*** Begin section ***
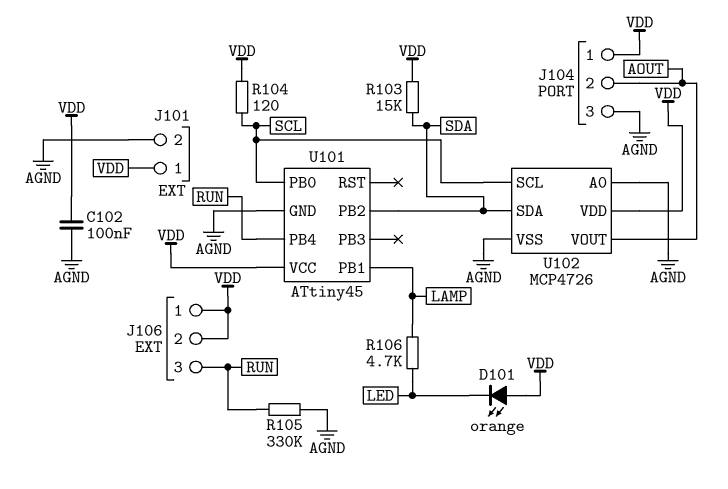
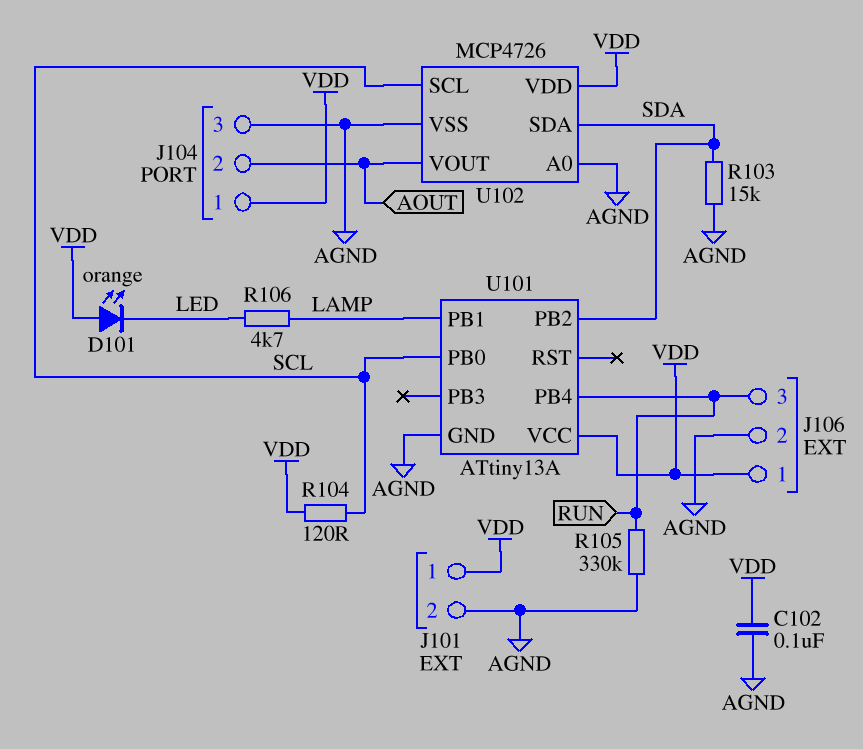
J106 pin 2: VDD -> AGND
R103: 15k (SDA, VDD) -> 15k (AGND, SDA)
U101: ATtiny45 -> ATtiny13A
*** End section ***
*** Begin section ***
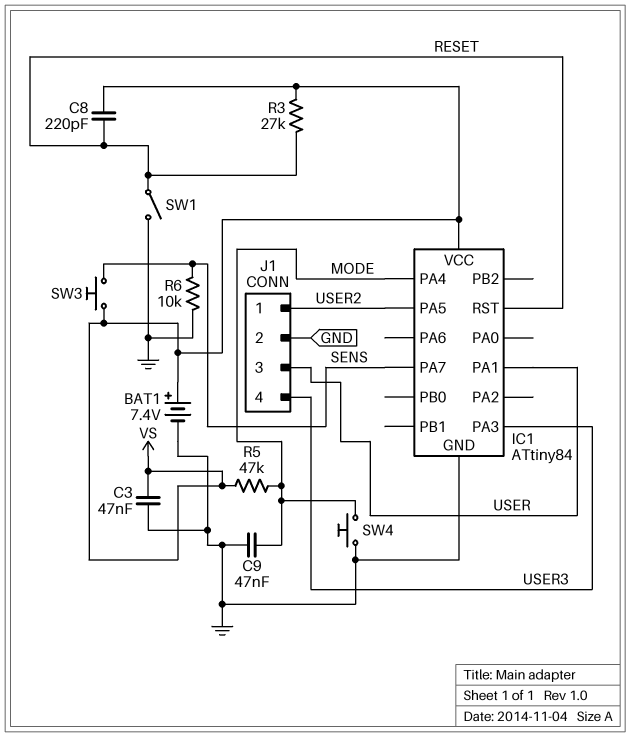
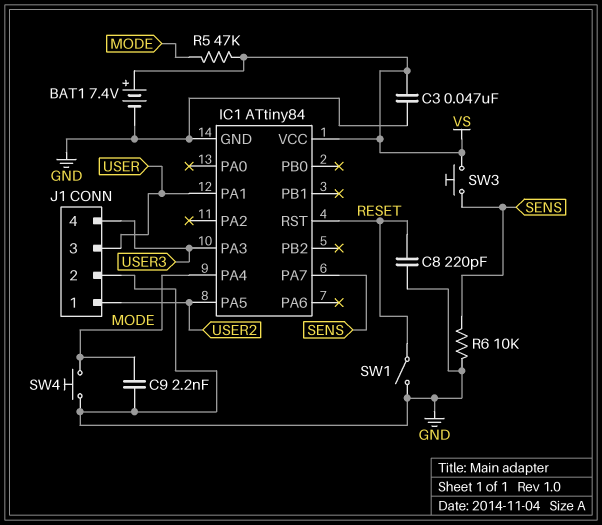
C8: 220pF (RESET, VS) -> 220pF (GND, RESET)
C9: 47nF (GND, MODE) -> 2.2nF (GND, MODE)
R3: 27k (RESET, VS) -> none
*** End section ***
* [Task item] Transcribe each line of the data above, unaltered, from the one where "J106 pin 2: VDD -> AGND" appears to the one where "U101: ATtiny45 -> ATtiny13A" appears, inclusive of both.

* [Task solution]
J106 pin 2: VDD -> AGND
R103: 15k (SDA, VDD) -> 15k (AGND, SDA)
U101: ATtiny45 -> ATtiny13A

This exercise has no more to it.